» AVAILABLE DATA
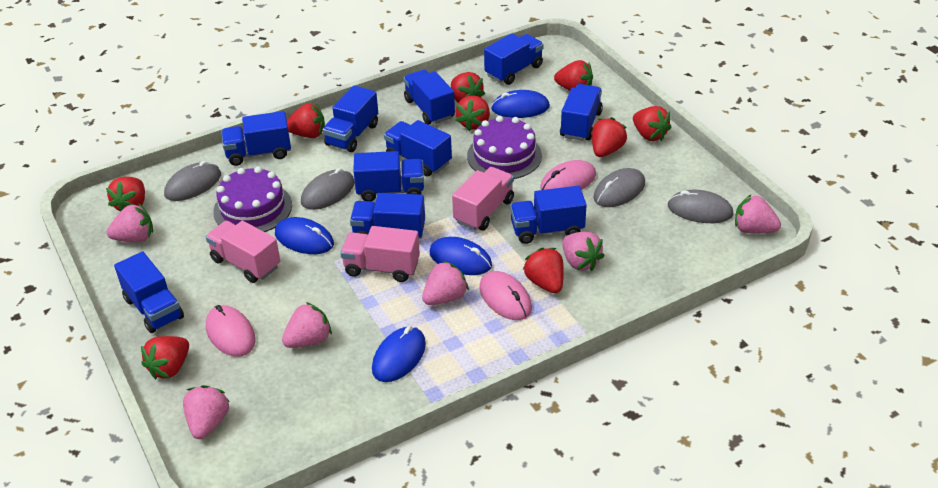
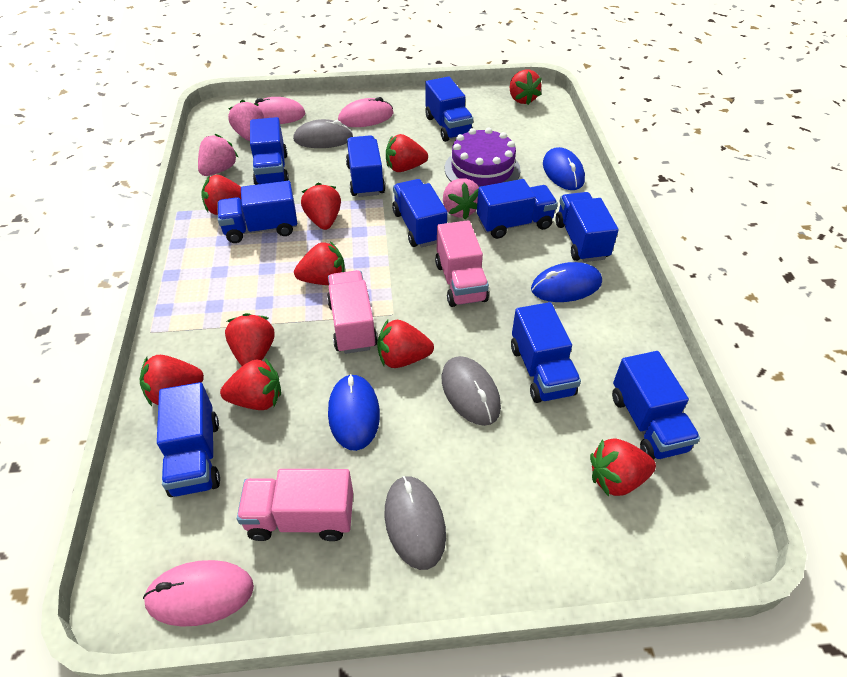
blue mouse: 4 -> 3
grey mouse: 4 -> 3
pink strawberry: 6 -> 3
purple cake: 2 -> 1
red strawberry: 9 -> 10

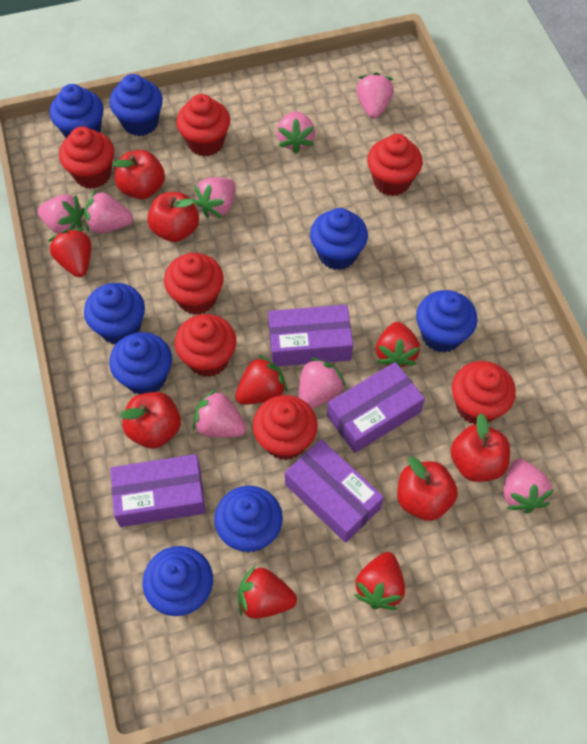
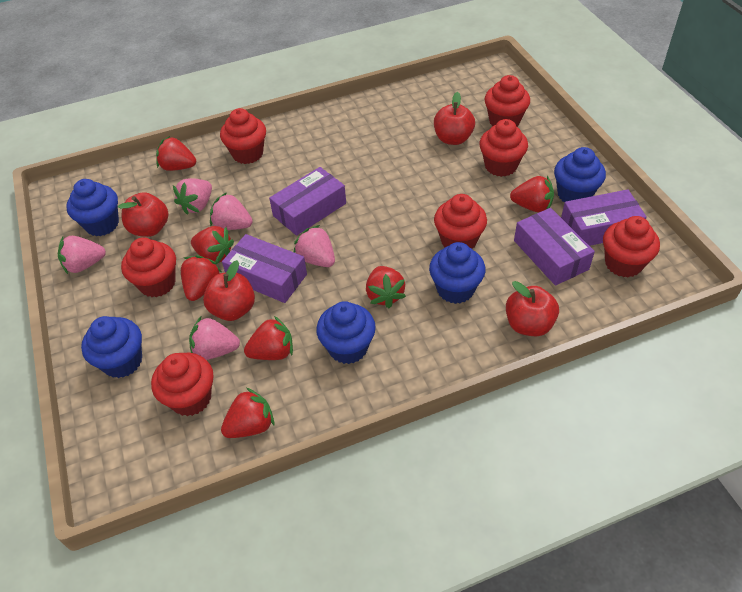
blue cupcake: 8 -> 5
pink strawberry: 8 -> 5
red apple: 5 -> 4
red strawberry: 5 -> 7

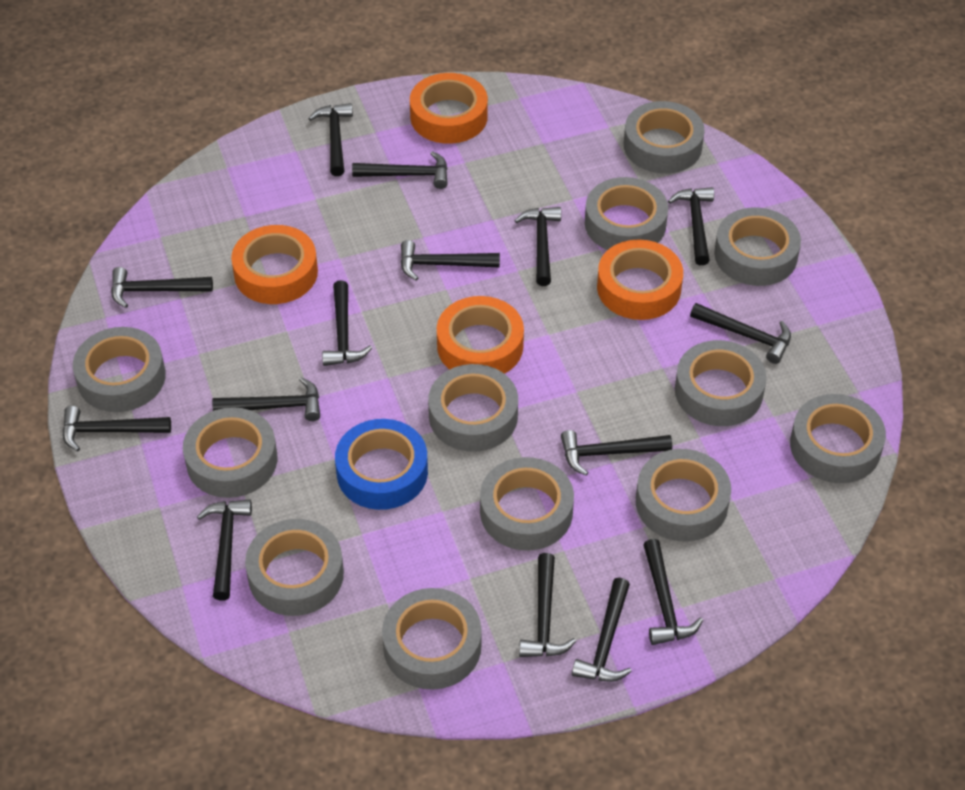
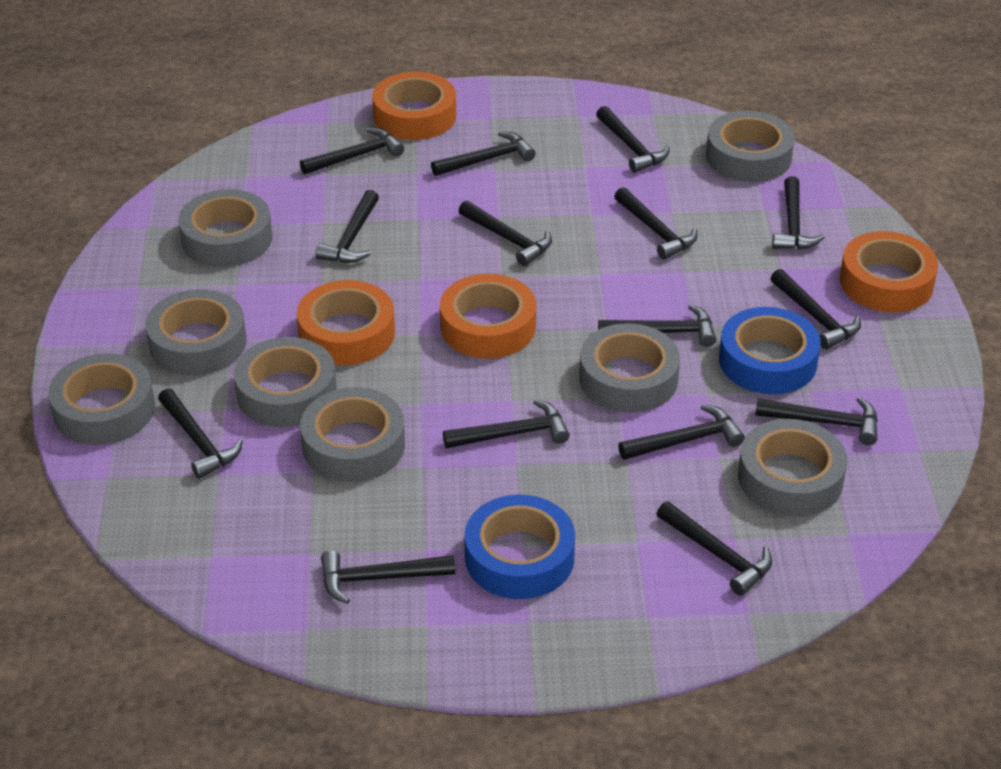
blue tape: 1 -> 2
grey tape: 12 -> 8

» PROBLEM DESCRIPTION
Output only the lines that run from the line containing "red strawberry: 9 -> 10" to the last line of the data, exactly as they stand and without pictures.

» EXERCISE OUTPUT
red strawberry: 9 -> 10

blue cupcake: 8 -> 5
pink strawberry: 8 -> 5
red apple: 5 -> 4
red strawberry: 5 -> 7

blue tape: 1 -> 2
grey tape: 12 -> 8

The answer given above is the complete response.